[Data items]
====================
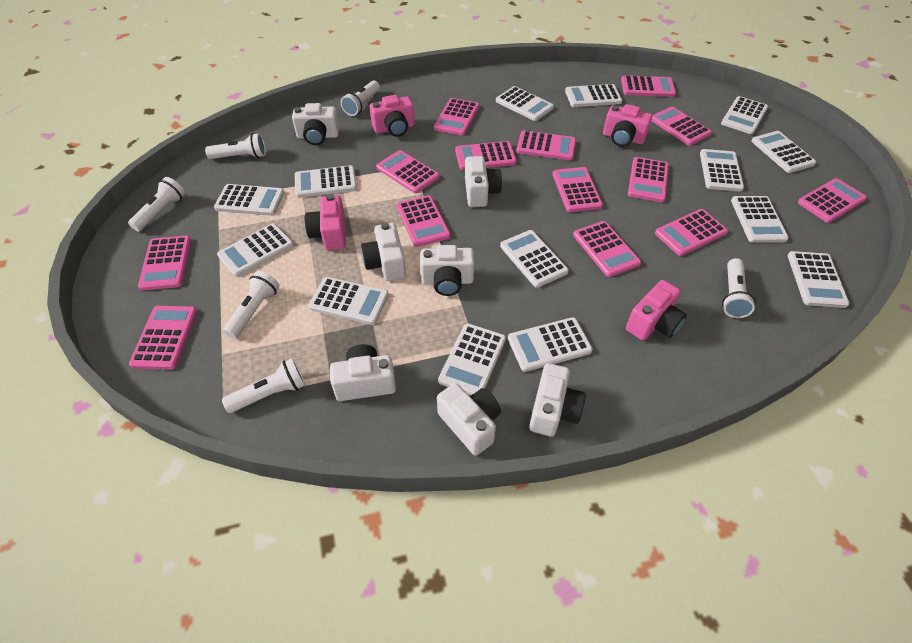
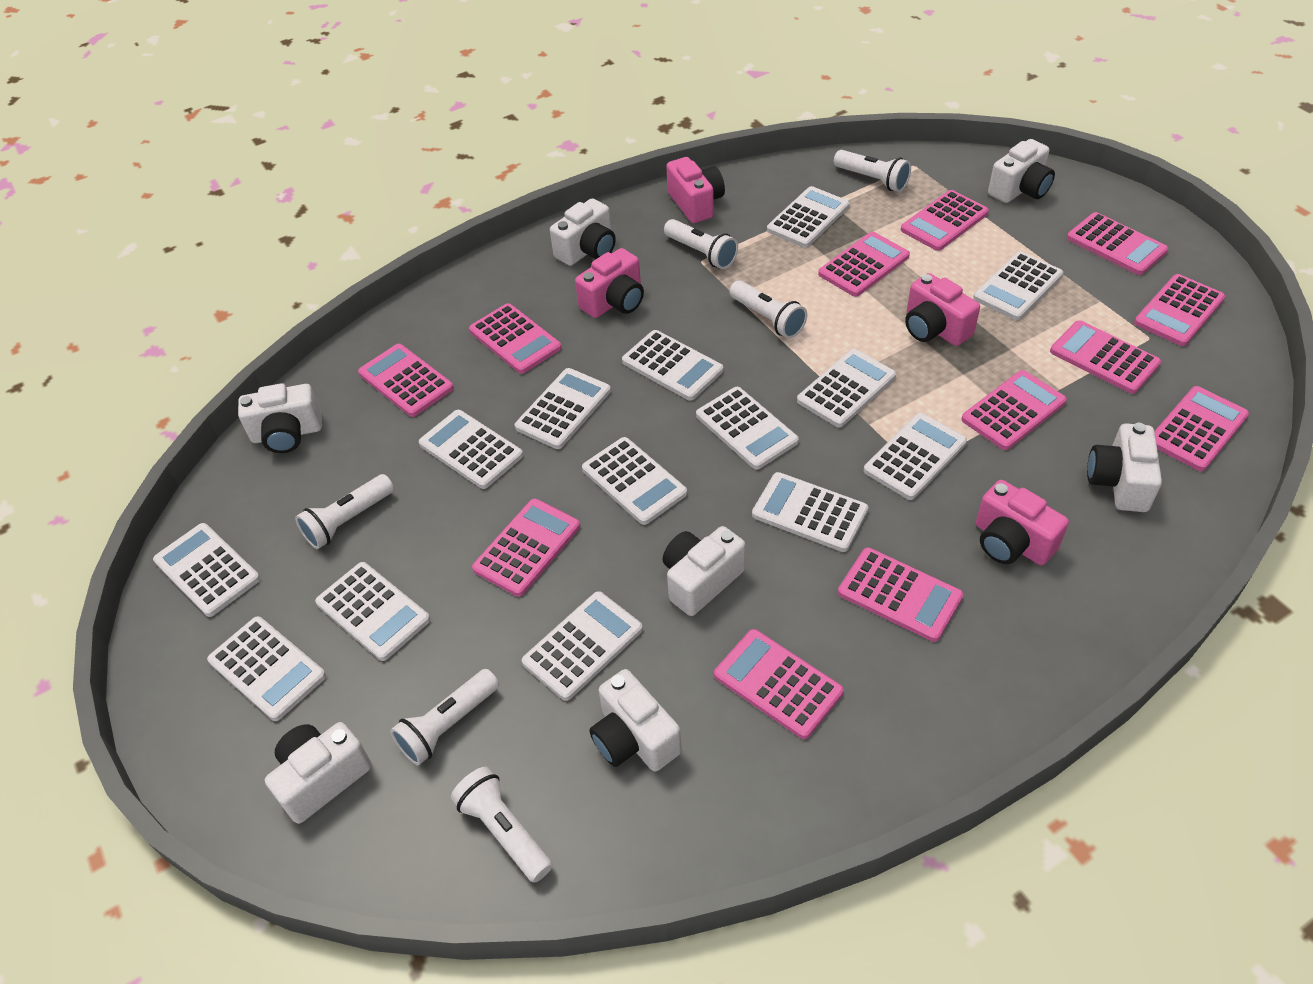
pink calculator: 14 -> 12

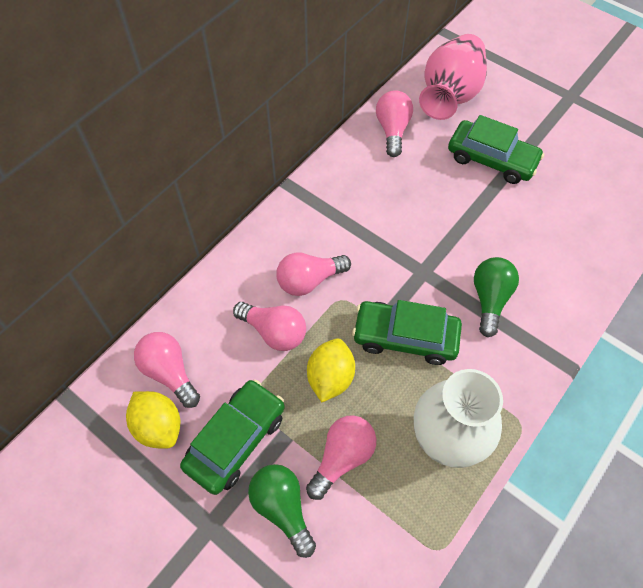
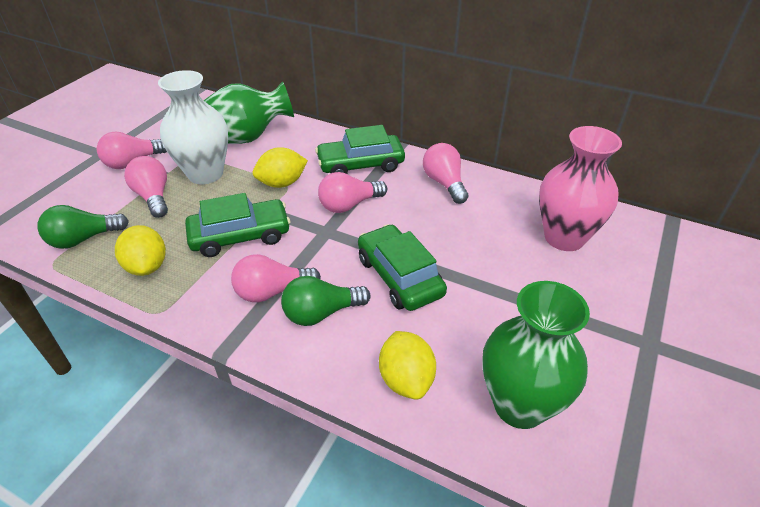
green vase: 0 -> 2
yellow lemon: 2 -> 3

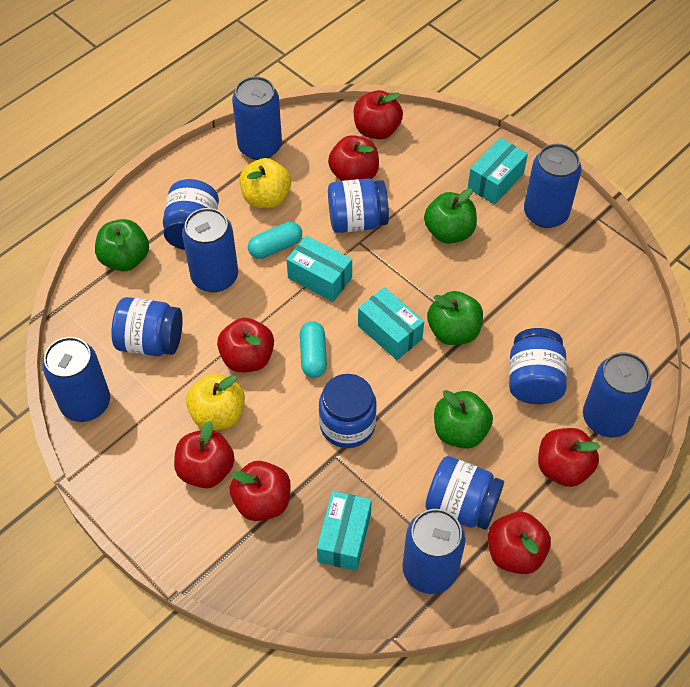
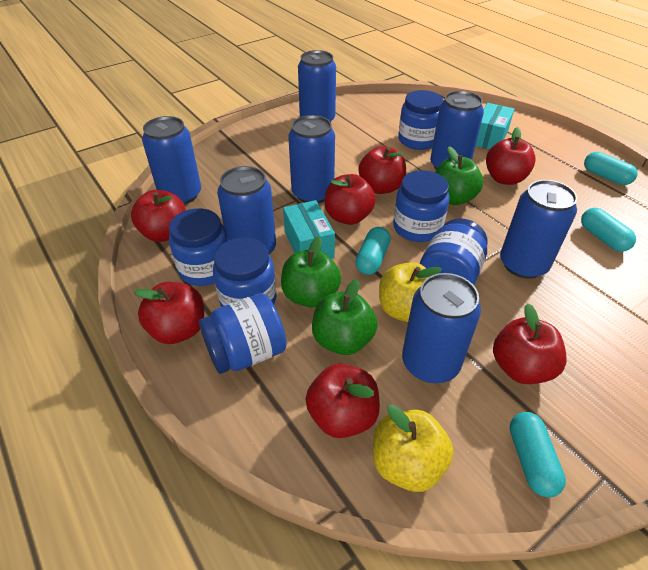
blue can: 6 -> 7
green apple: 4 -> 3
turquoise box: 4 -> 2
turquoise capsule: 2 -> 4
====================
● Work task
Return, exactly as written, only those lines that run from the one with "green apple: 4 -> 3" to the last line of the data, both of those lines included.

● Finished exercise
green apple: 4 -> 3
turquoise box: 4 -> 2
turquoise capsule: 2 -> 4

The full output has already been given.